### TASK DIRECTIONS
From the data below, return the exact lines starting at the line containing "JP4 pin 1: NET27 -> NET15" and ending at the line containing "R9: 2.2k (NET30, VDD) -> 4.3k (NET30, VDD)", both included, and nothing else.

### GIVEN DATA
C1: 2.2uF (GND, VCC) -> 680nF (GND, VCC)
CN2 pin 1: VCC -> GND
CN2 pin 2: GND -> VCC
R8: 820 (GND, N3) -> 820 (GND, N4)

* * *

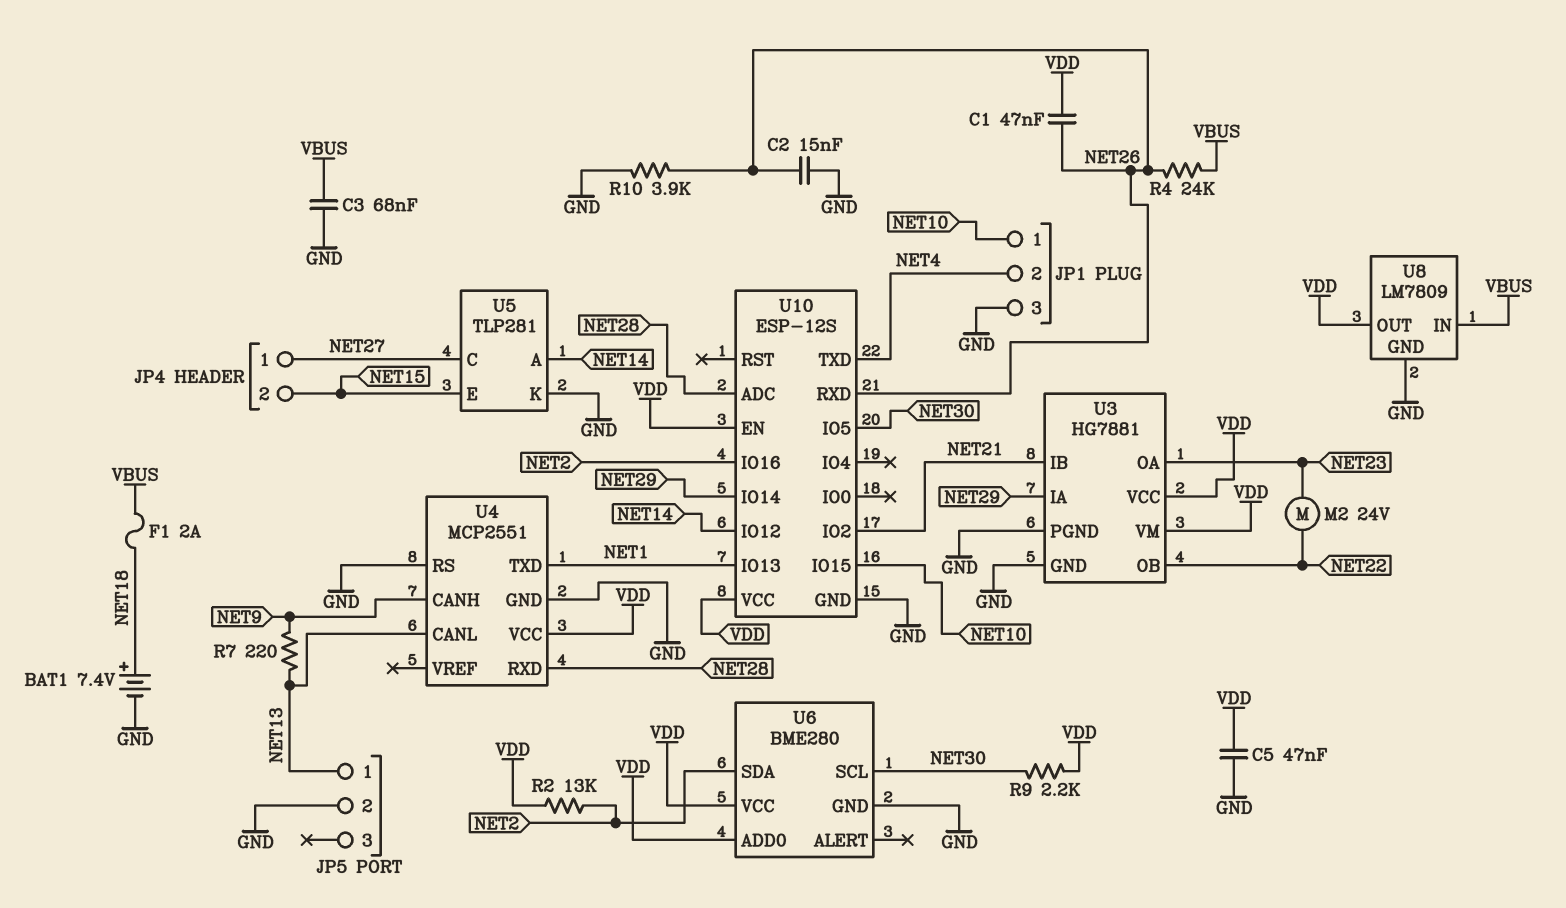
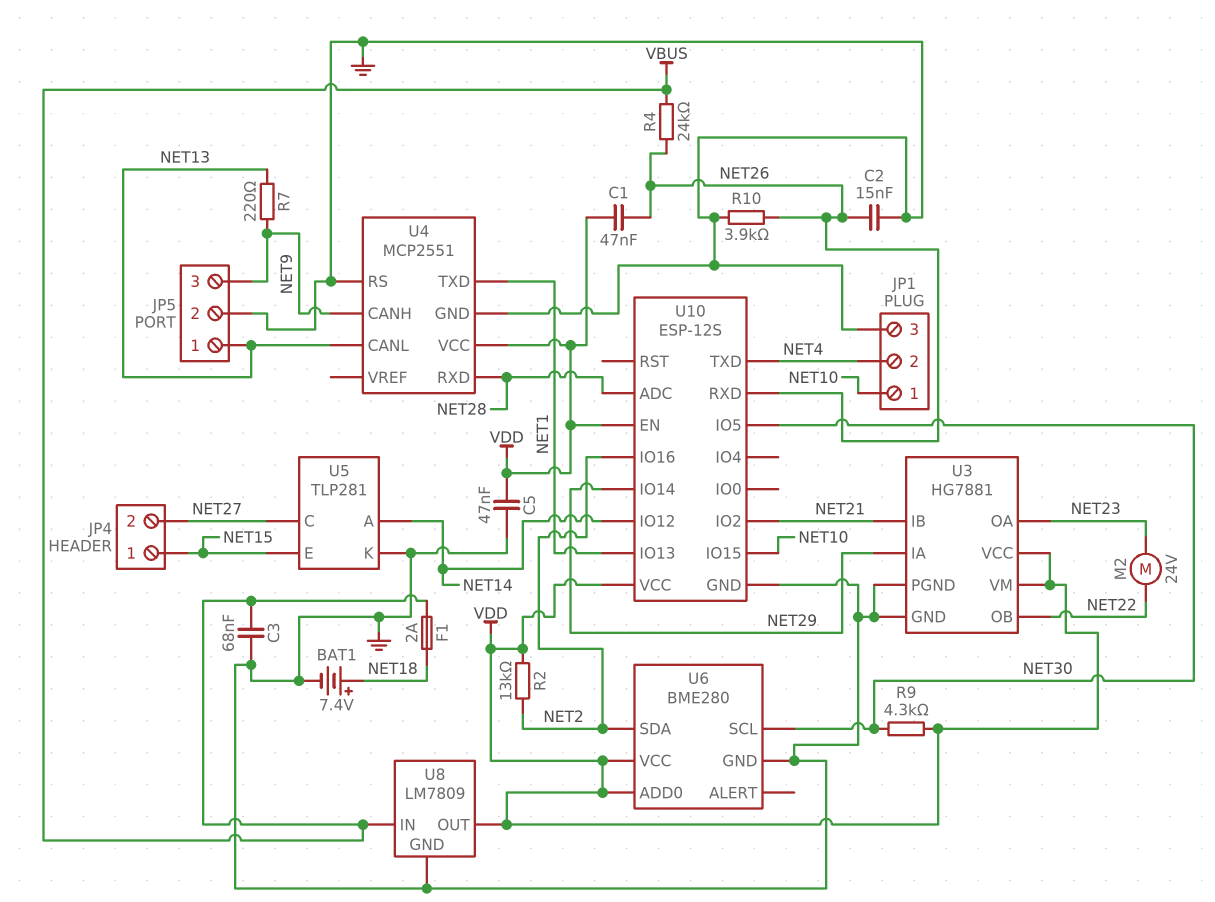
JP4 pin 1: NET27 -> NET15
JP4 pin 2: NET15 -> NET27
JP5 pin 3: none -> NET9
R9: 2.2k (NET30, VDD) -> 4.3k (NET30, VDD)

### RESPONSE
JP4 pin 1: NET27 -> NET15
JP4 pin 2: NET15 -> NET27
JP5 pin 3: none -> NET9
R9: 2.2k (NET30, VDD) -> 4.3k (NET30, VDD)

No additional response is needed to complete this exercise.